◆ **TASK**
Rewrite the records below with "orange star" changed to "gold star" everywhere and everything else left the same.

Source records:

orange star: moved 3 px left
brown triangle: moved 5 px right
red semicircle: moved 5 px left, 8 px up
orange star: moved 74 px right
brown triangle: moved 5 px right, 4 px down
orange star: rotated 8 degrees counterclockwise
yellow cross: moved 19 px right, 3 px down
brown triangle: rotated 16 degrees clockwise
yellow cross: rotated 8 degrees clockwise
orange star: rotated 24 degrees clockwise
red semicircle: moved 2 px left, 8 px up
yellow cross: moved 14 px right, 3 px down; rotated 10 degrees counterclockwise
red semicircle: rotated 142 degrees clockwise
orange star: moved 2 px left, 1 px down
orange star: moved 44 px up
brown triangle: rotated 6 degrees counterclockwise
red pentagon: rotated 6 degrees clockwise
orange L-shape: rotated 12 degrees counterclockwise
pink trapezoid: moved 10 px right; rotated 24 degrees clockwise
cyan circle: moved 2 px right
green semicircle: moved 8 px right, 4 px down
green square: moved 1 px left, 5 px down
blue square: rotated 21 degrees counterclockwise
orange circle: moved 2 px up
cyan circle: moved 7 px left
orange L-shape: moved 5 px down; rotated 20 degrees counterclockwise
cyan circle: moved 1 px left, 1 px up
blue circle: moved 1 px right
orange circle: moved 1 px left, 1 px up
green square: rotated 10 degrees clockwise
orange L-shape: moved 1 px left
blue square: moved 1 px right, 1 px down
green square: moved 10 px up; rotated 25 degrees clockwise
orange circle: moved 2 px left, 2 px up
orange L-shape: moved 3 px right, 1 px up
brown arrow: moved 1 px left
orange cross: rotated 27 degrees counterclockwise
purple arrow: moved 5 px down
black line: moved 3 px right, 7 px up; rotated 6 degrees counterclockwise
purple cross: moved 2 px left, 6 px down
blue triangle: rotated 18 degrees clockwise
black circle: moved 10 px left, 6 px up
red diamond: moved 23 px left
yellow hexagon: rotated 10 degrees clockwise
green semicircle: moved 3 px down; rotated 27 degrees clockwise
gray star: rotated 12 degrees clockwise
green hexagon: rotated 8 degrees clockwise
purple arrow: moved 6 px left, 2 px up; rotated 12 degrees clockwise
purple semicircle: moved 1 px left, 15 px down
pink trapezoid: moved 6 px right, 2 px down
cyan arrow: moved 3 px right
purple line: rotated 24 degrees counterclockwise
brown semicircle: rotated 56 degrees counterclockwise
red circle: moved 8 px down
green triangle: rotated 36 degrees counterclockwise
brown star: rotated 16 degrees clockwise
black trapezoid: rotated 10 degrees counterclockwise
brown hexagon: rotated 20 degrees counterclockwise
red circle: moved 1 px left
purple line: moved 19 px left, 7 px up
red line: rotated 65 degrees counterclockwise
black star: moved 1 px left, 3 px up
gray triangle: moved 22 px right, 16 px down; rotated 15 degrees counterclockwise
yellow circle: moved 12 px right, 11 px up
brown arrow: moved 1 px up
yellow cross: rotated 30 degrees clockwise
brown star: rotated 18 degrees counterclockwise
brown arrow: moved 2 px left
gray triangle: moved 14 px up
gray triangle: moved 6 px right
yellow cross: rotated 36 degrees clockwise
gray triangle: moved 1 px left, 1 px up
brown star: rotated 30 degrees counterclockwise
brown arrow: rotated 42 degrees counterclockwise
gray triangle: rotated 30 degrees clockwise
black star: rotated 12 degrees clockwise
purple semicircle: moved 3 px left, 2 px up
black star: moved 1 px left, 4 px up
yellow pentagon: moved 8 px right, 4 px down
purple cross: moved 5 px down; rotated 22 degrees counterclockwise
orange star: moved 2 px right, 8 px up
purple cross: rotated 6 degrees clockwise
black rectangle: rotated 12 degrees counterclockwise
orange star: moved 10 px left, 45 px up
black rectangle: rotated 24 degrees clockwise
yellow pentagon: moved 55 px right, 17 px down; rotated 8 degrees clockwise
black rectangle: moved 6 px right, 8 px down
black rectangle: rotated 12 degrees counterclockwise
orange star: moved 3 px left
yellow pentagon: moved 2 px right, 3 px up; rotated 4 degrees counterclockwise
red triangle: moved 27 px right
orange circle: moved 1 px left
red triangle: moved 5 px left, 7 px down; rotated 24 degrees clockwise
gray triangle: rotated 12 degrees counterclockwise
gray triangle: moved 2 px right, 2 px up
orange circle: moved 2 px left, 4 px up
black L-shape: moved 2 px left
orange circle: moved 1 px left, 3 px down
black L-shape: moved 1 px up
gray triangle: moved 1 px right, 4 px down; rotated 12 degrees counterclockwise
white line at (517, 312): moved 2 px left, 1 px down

◆ **OUTPUT**
gold star: moved 3 px left
brown triangle: moved 5 px right
red semicircle: moved 5 px left, 8 px up
gold star: moved 74 px right
brown triangle: moved 5 px right, 4 px down
gold star: rotated 8 degrees counterclockwise
yellow cross: moved 19 px right, 3 px down
brown triangle: rotated 16 degrees clockwise
yellow cross: rotated 8 degrees clockwise
gold star: rotated 24 degrees clockwise
red semicircle: moved 2 px left, 8 px up
yellow cross: moved 14 px right, 3 px down; rotated 10 degrees counterclockwise
red semicircle: rotated 142 degrees clockwise
gold star: moved 2 px left, 1 px down
gold star: moved 44 px up
brown triangle: rotated 6 degrees counterclockwise
red pentagon: rotated 6 degrees clockwise
orange L-shape: rotated 12 degrees counterclockwise
pink trapezoid: moved 10 px right; rotated 24 degrees clockwise
cyan circle: moved 2 px right
green semicircle: moved 8 px right, 4 px down
green square: moved 1 px left, 5 px down
blue square: rotated 21 degrees counterclockwise
orange circle: moved 2 px up
cyan circle: moved 7 px left
orange L-shape: moved 5 px down; rotated 20 degrees counterclockwise
cyan circle: moved 1 px left, 1 px up
blue circle: moved 1 px right
orange circle: moved 1 px left, 1 px up
green square: rotated 10 degrees clockwise
orange L-shape: moved 1 px left
blue square: moved 1 px right, 1 px down
green square: moved 10 px up; rotated 25 degrees clockwise
orange circle: moved 2 px left, 2 px up
orange L-shape: moved 3 px right, 1 px up
brown arrow: moved 1 px left
orange cross: rotated 27 degrees counterclockwise
purple arrow: moved 5 px down
black line: moved 3 px right, 7 px up; rotated 6 degrees counterclockwise
purple cross: moved 2 px left, 6 px down
blue triangle: rotated 18 degrees clockwise
black circle: moved 10 px left, 6 px up
red diamond: moved 23 px left
yellow hexagon: rotated 10 degrees clockwise
green semicircle: moved 3 px down; rotated 27 degrees clockwise
gray star: rotated 12 degrees clockwise
green hexagon: rotated 8 degrees clockwise
purple arrow: moved 6 px left, 2 px up; rotated 12 degrees clockwise
purple semicircle: moved 1 px left, 15 px down
pink trapezoid: moved 6 px right, 2 px down
cyan arrow: moved 3 px right
purple line: rotated 24 degrees counterclockwise
brown semicircle: rotated 56 degrees counterclockwise
red circle: moved 8 px down
green triangle: rotated 36 degrees counterclockwise
brown star: rotated 16 degrees clockwise
black trapezoid: rotated 10 degrees counterclockwise
brown hexagon: rotated 20 degrees counterclockwise
red circle: moved 1 px left
purple line: moved 19 px left, 7 px up
red line: rotated 65 degrees counterclockwise
black star: moved 1 px left, 3 px up
gray triangle: moved 22 px right, 16 px down; rotated 15 degrees counterclockwise
yellow circle: moved 12 px right, 11 px up
brown arrow: moved 1 px up
yellow cross: rotated 30 degrees clockwise
brown star: rotated 18 degrees counterclockwise
brown arrow: moved 2 px left
gray triangle: moved 14 px up
gray triangle: moved 6 px right
yellow cross: rotated 36 degrees clockwise
gray triangle: moved 1 px left, 1 px up
brown star: rotated 30 degrees counterclockwise
brown arrow: rotated 42 degrees counterclockwise
gray triangle: rotated 30 degrees clockwise
black star: rotated 12 degrees clockwise
purple semicircle: moved 3 px left, 2 px up
black star: moved 1 px left, 4 px up
yellow pentagon: moved 8 px right, 4 px down
purple cross: moved 5 px down; rotated 22 degrees counterclockwise
gold star: moved 2 px right, 8 px up
purple cross: rotated 6 degrees clockwise
black rectangle: rotated 12 degrees counterclockwise
gold star: moved 10 px left, 45 px up
black rectangle: rotated 24 degrees clockwise
yellow pentagon: moved 55 px right, 17 px down; rotated 8 degrees clockwise
black rectangle: moved 6 px right, 8 px down
black rectangle: rotated 12 degrees counterclockwise
gold star: moved 3 px left
yellow pentagon: moved 2 px right, 3 px up; rotated 4 degrees counterclockwise
red triangle: moved 27 px right
orange circle: moved 1 px left
red triangle: moved 5 px left, 7 px down; rotated 24 degrees clockwise
gray triangle: rotated 12 degrees counterclockwise
gray triangle: moved 2 px right, 2 px up
orange circle: moved 2 px left, 4 px up
black L-shape: moved 2 px left
orange circle: moved 1 px left, 3 px down
black L-shape: moved 1 px up
gray triangle: moved 1 px right, 4 px down; rotated 12 degrees counterclockwise
white line at (517, 312): moved 2 px left, 1 px down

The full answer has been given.